DIRECTIONS:
Exclude the images and transcribe the entries below precisely.

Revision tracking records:
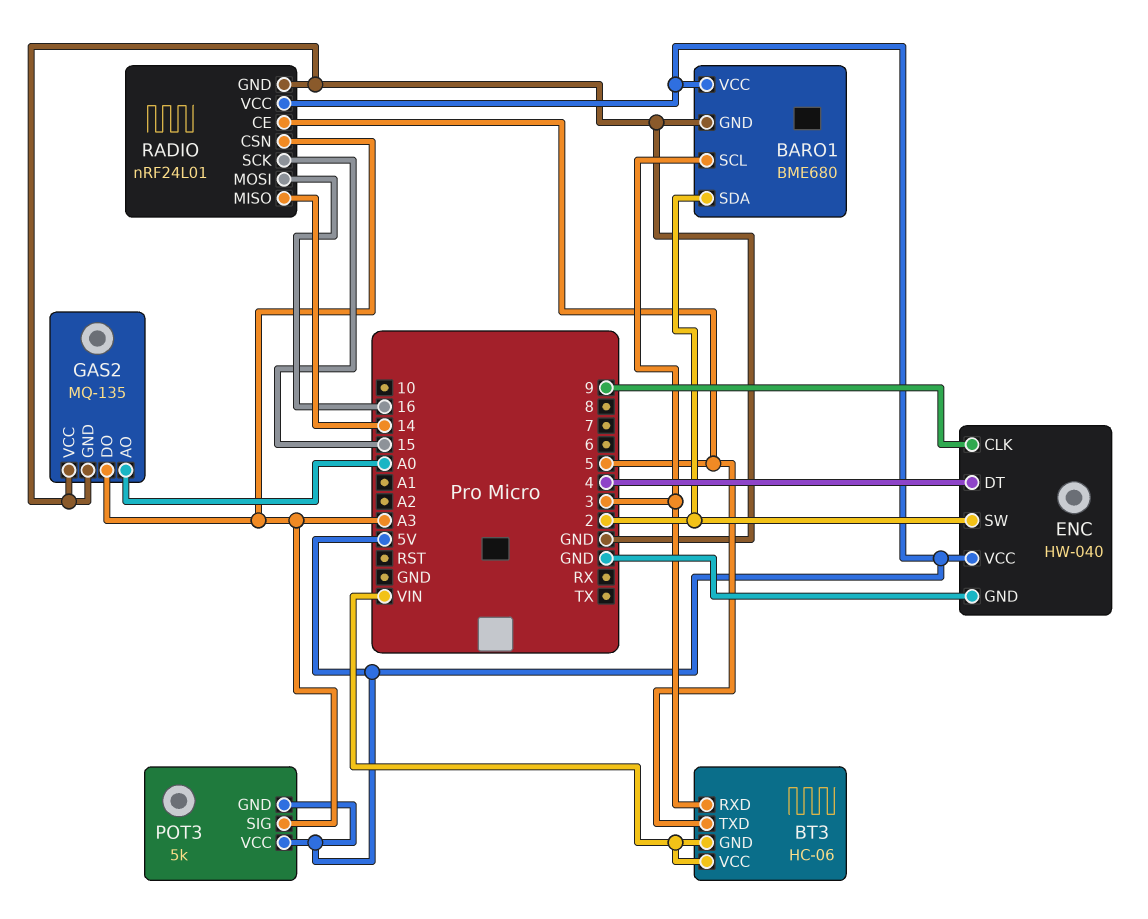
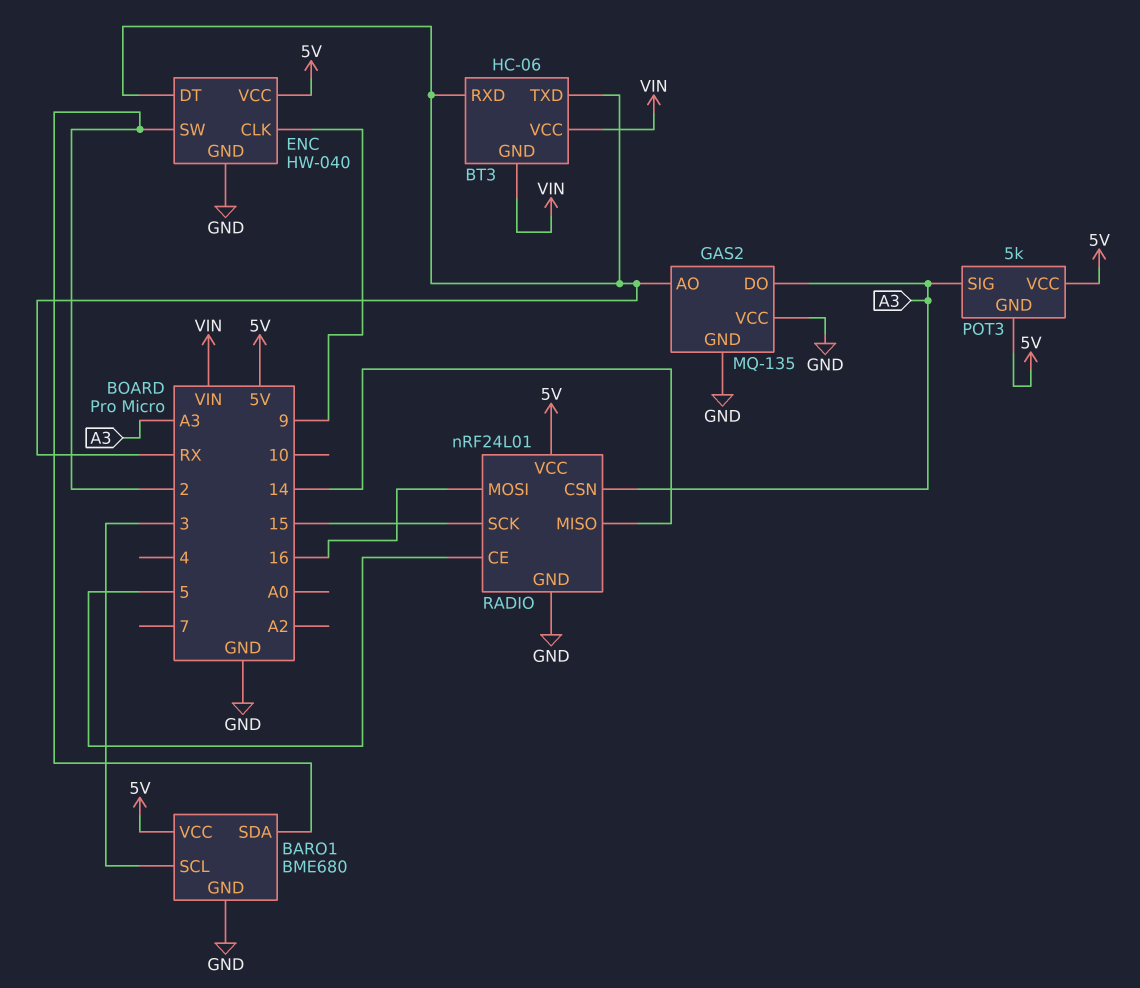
BT3 pin RXD: 3 -> RX
BT3 pin TXD: 5 -> RX
ENC pin DT: 4 -> RX
GAS2 pin AO: A0 -> RX

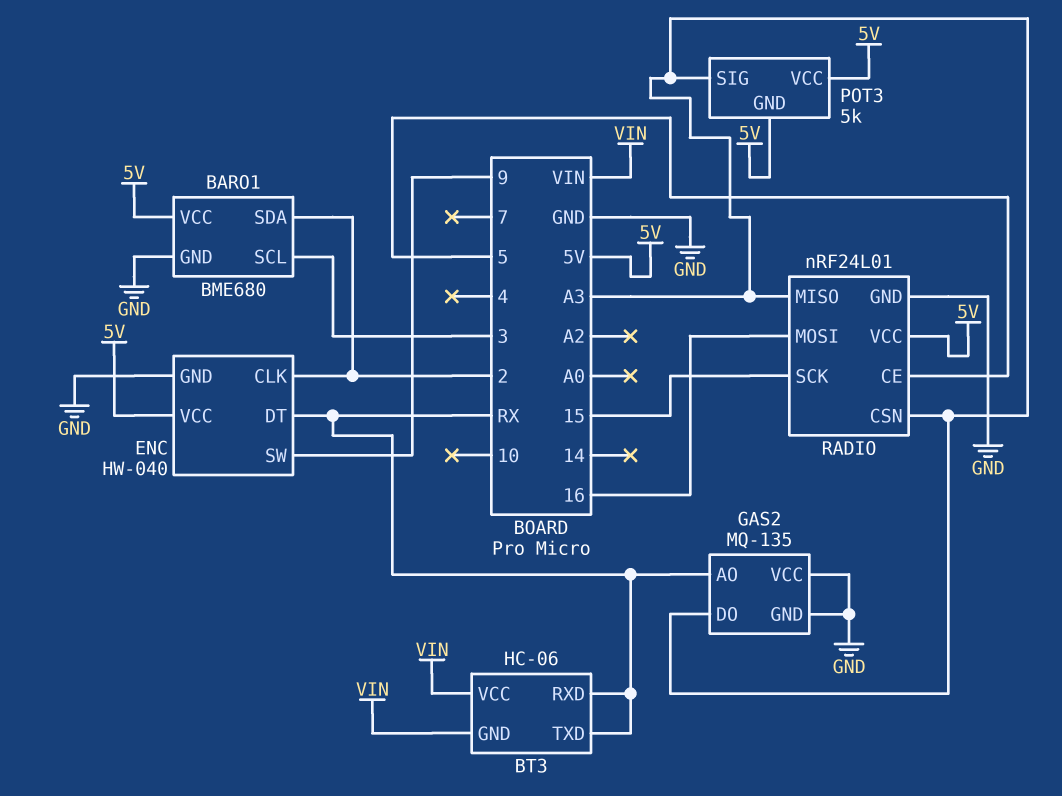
ENC pin CLK: 9 -> 2
ENC pin SW: 2 -> 9
RADIO pin MISO: 14 -> A3

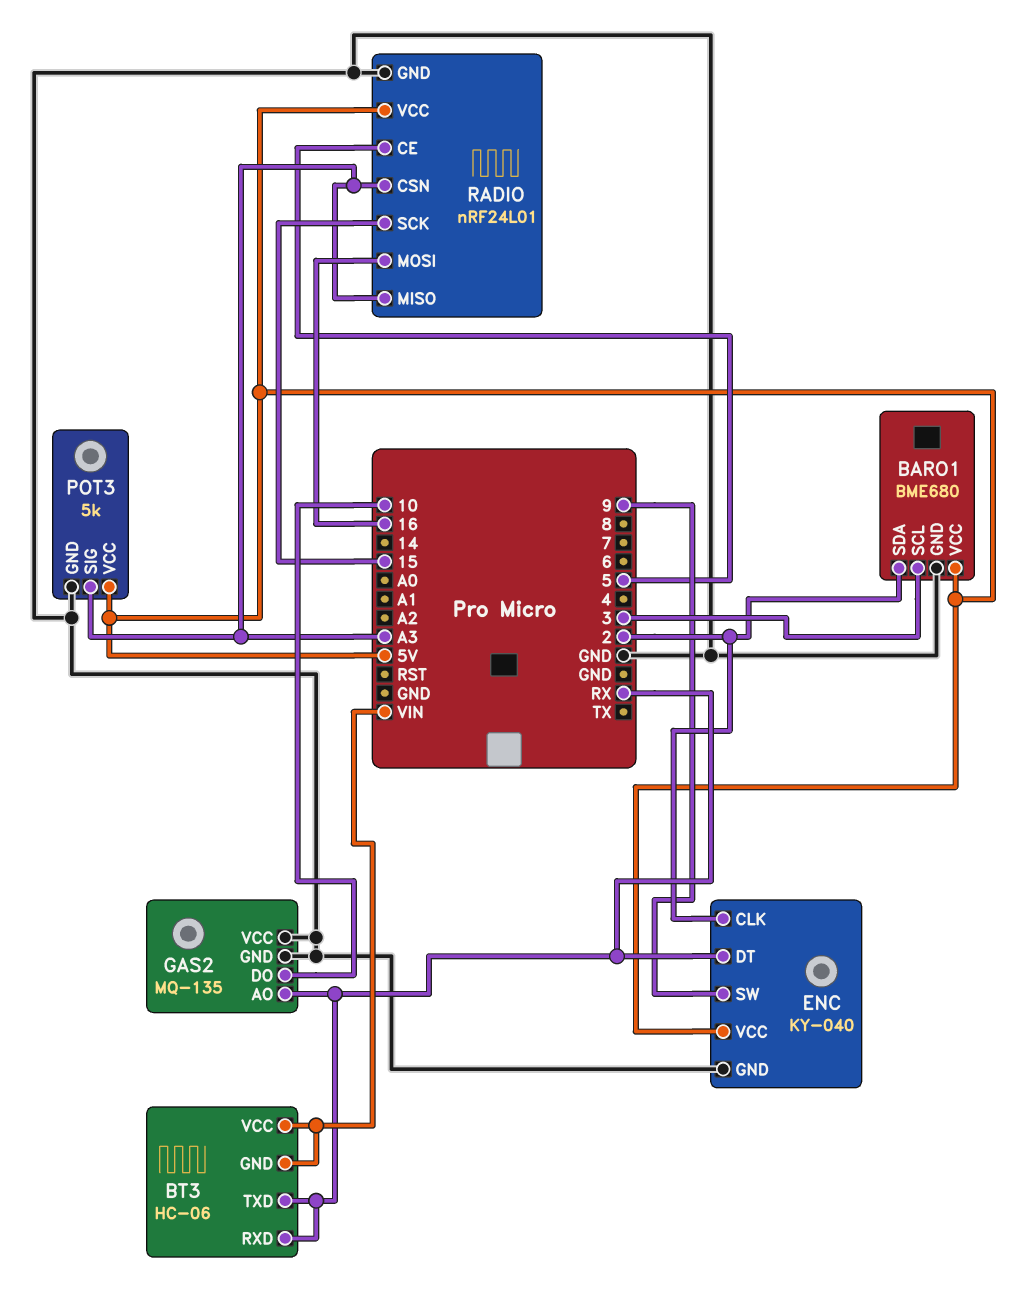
ENC: HW-040 -> KY-040
GAS2 pin DO: A3 -> 10
POT3 pin GND: 5V -> GND

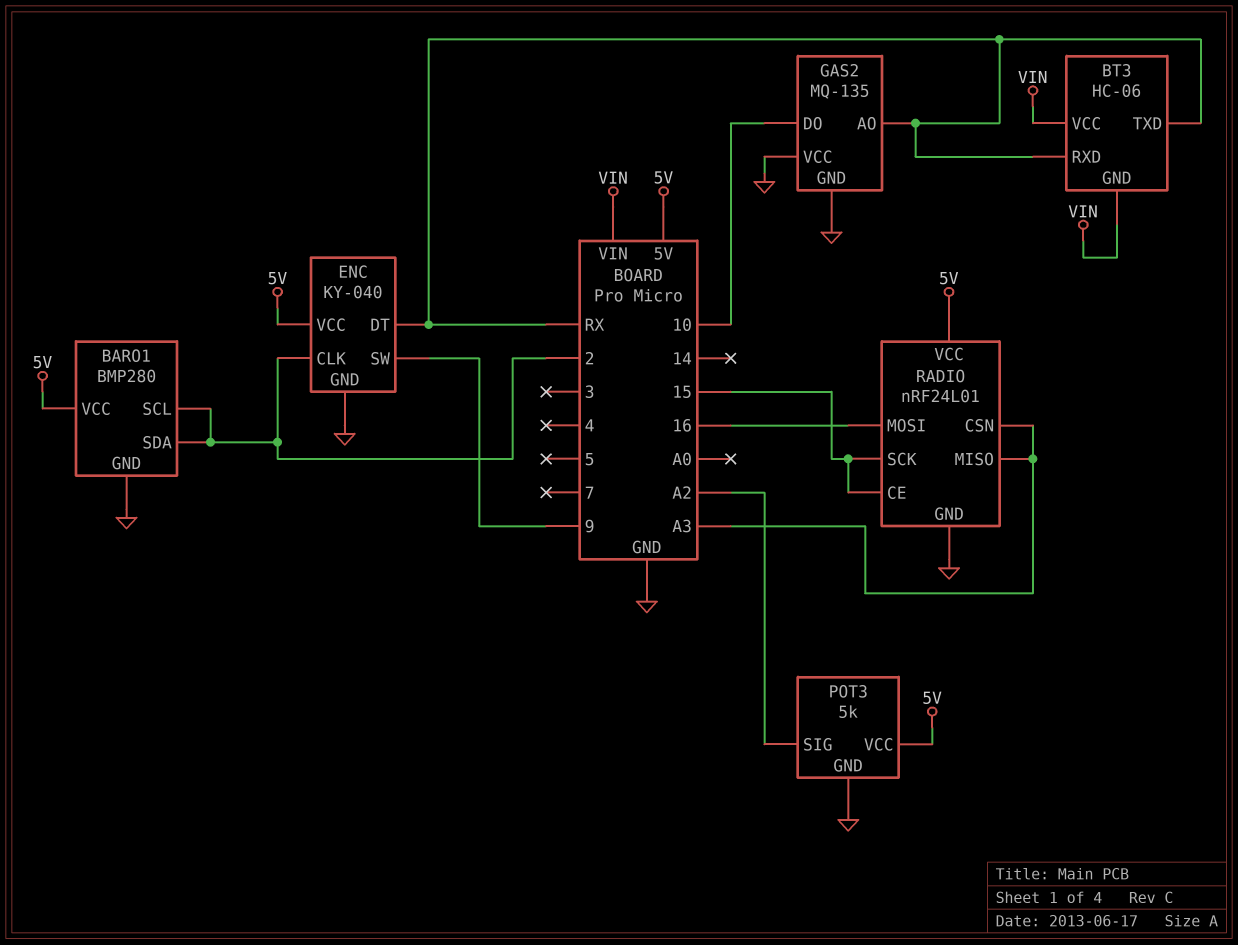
BARO1: BME680 -> BMP280
BARO1 pin SCL: 3 -> 2
POT3 pin SIG: A3 -> A2
RADIO pin CE: 5 -> 15

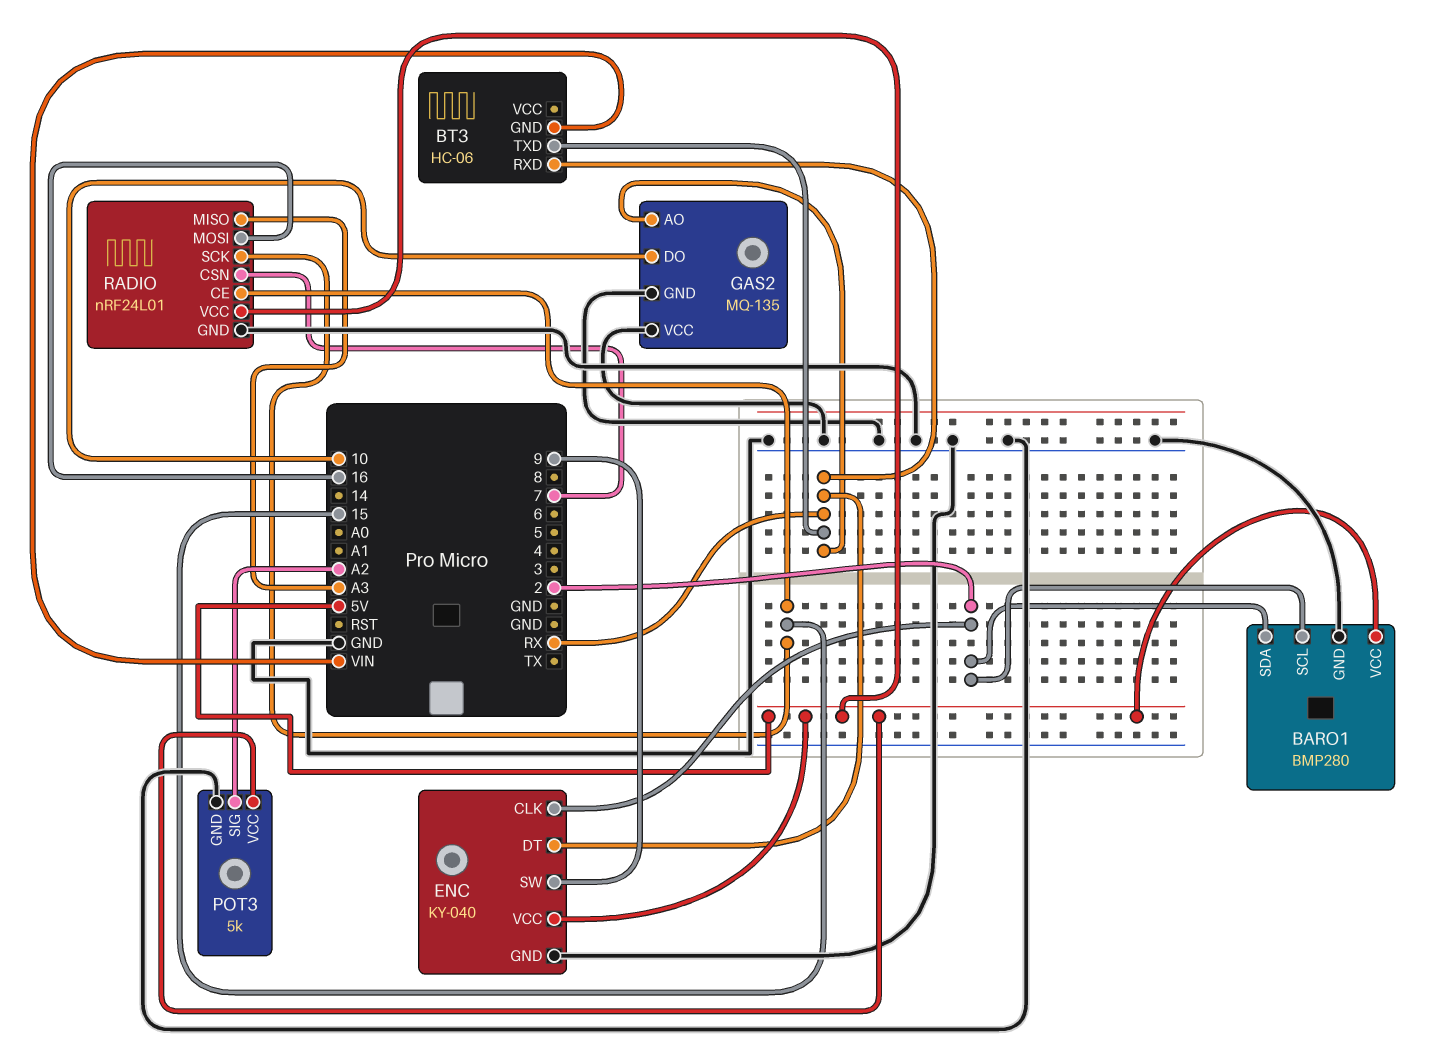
BT3 pin VCC: VIN -> none
RADIO pin CSN: A3 -> 7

PROBLEM SOLUTION:
BT3 pin RXD: 3 -> RX
BT3 pin TXD: 5 -> RX
ENC pin DT: 4 -> RX
GAS2 pin AO: A0 -> RX

ENC pin CLK: 9 -> 2
ENC pin SW: 2 -> 9
RADIO pin MISO: 14 -> A3

ENC: HW-040 -> KY-040
GAS2 pin DO: A3 -> 10
POT3 pin GND: 5V -> GND

BARO1: BME680 -> BMP280
BARO1 pin SCL: 3 -> 2
POT3 pin SIG: A3 -> A2
RADIO pin CE: 5 -> 15

BT3 pin VCC: VIN -> none
RADIO pin CSN: A3 -> 7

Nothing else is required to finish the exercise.